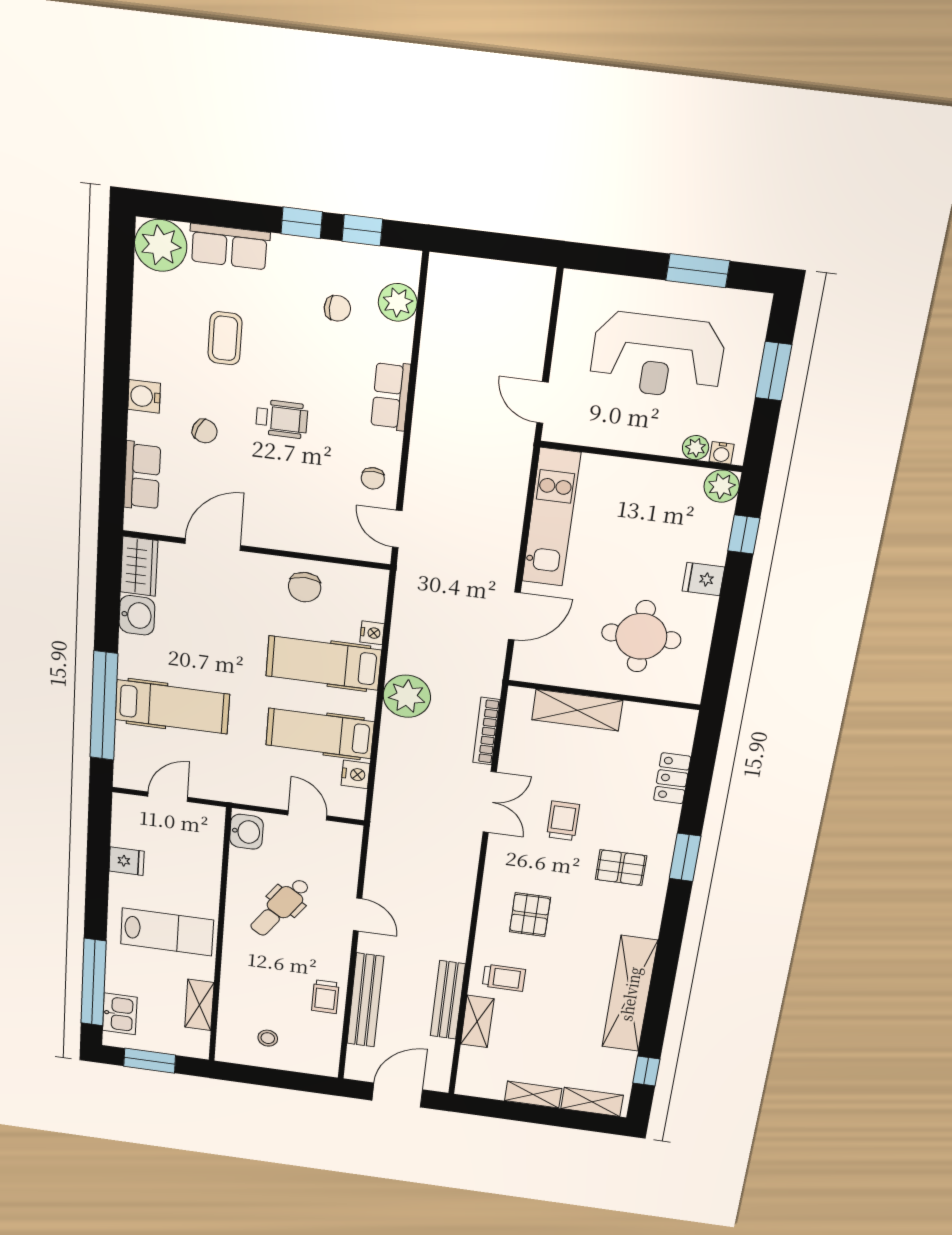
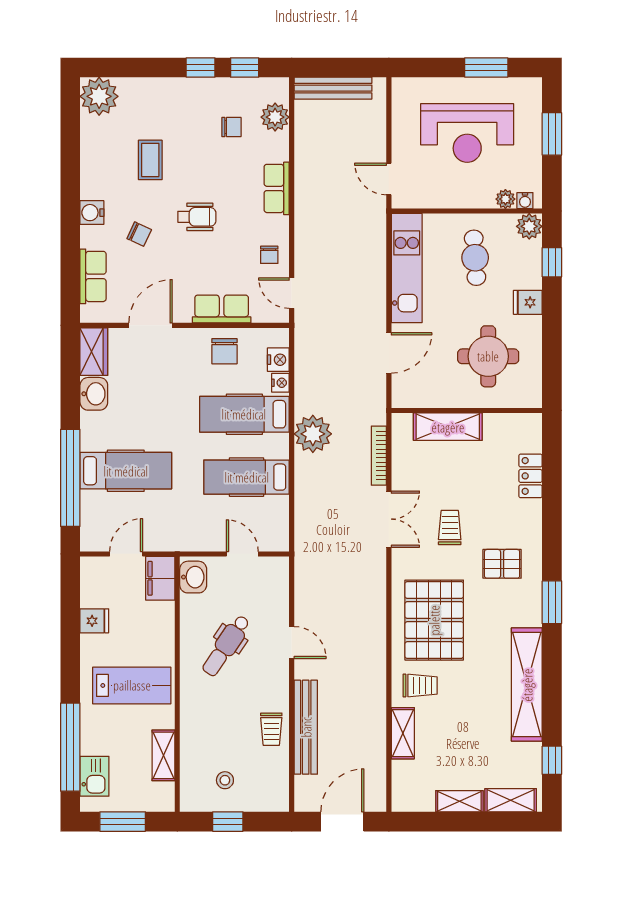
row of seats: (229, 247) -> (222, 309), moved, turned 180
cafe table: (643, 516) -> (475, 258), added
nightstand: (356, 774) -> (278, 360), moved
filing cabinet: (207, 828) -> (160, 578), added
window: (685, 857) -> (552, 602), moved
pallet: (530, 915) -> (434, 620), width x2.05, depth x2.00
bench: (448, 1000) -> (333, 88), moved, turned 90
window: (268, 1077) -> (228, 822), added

================================

## [Instructions for the task]
All lines starting at the one holding "filing cabinet: (207, 828)" and ending at the last line above must be output exactly, and no other line may appear.

## [Response box]
filing cabinet: (207, 828) -> (160, 578), added
window: (685, 857) -> (552, 602), moved
pallet: (530, 915) -> (434, 620), width x2.05, depth x2.00
bench: (448, 1000) -> (333, 88), moved, turned 90
window: (268, 1077) -> (228, 822), added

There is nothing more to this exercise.